[Action item] Character for character, write out the data below.
─── Supplied material ───
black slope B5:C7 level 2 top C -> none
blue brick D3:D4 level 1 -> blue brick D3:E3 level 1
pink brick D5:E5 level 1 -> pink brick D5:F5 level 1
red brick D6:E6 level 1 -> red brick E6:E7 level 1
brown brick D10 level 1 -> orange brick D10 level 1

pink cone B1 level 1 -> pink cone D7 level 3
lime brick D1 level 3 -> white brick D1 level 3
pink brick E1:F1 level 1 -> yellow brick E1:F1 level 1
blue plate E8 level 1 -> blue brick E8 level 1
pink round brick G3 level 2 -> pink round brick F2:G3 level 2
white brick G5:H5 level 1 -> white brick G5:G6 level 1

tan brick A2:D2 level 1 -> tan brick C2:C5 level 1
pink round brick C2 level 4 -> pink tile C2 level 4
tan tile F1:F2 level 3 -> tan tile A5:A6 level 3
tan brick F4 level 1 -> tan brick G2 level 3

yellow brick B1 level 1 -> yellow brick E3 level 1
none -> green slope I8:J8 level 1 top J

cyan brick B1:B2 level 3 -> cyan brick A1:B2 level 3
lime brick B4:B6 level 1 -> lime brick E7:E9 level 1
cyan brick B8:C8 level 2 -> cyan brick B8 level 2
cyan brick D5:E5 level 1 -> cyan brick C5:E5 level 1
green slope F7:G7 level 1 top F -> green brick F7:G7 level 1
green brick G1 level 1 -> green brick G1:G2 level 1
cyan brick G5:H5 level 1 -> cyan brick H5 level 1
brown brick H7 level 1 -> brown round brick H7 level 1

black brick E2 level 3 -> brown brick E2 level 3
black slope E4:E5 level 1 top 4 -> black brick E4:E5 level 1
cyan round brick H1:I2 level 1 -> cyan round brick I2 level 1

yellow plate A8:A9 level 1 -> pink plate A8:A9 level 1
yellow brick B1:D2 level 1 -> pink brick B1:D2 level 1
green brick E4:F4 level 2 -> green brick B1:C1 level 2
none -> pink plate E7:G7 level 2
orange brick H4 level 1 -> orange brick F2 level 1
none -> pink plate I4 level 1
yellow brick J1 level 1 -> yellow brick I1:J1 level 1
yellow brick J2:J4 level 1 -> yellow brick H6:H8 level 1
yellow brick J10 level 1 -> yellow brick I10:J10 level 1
───
[Your response]
black slope B5:C7 level 2 top C -> none
blue brick D3:D4 level 1 -> blue brick D3:E3 level 1
pink brick D5:E5 level 1 -> pink brick D5:F5 level 1
red brick D6:E6 level 1 -> red brick E6:E7 level 1
brown brick D10 level 1 -> orange brick D10 level 1

pink cone B1 level 1 -> pink cone D7 level 3
lime brick D1 level 3 -> white brick D1 level 3
pink brick E1:F1 level 1 -> yellow brick E1:F1 level 1
blue plate E8 level 1 -> blue brick E8 level 1
pink round brick G3 level 2 -> pink round brick F2:G3 level 2
white brick G5:H5 level 1 -> white brick G5:G6 level 1

tan brick A2:D2 level 1 -> tan brick C2:C5 level 1
pink round brick C2 level 4 -> pink tile C2 level 4
tan tile F1:F2 level 3 -> tan tile A5:A6 level 3
tan brick F4 level 1 -> tan brick G2 level 3

yellow brick B1 level 1 -> yellow brick E3 level 1
none -> green slope I8:J8 level 1 top J

cyan brick B1:B2 level 3 -> cyan brick A1:B2 level 3
lime brick B4:B6 level 1 -> lime brick E7:E9 level 1
cyan brick B8:C8 level 2 -> cyan brick B8 level 2
cyan brick D5:E5 level 1 -> cyan brick C5:E5 level 1
green slope F7:G7 level 1 top F -> green brick F7:G7 level 1
green brick G1 level 1 -> green brick G1:G2 level 1
cyan brick G5:H5 level 1 -> cyan brick H5 level 1
brown brick H7 level 1 -> brown round brick H7 level 1

black brick E2 level 3 -> brown brick E2 level 3
black slope E4:E5 level 1 top 4 -> black brick E4:E5 level 1
cyan round brick H1:I2 level 1 -> cyan round brick I2 level 1

yellow plate A8:A9 level 1 -> pink plate A8:A9 level 1
yellow brick B1:D2 level 1 -> pink brick B1:D2 level 1
green brick E4:F4 level 2 -> green brick B1:C1 level 2
none -> pink plate E7:G7 level 2
orange brick H4 level 1 -> orange brick F2 level 1
none -> pink plate I4 level 1
yellow brick J1 level 1 -> yellow brick I1:J1 level 1
yellow brick J2:J4 level 1 -> yellow brick H6:H8 level 1
yellow brick J10 level 1 -> yellow brick I10:J10 level 1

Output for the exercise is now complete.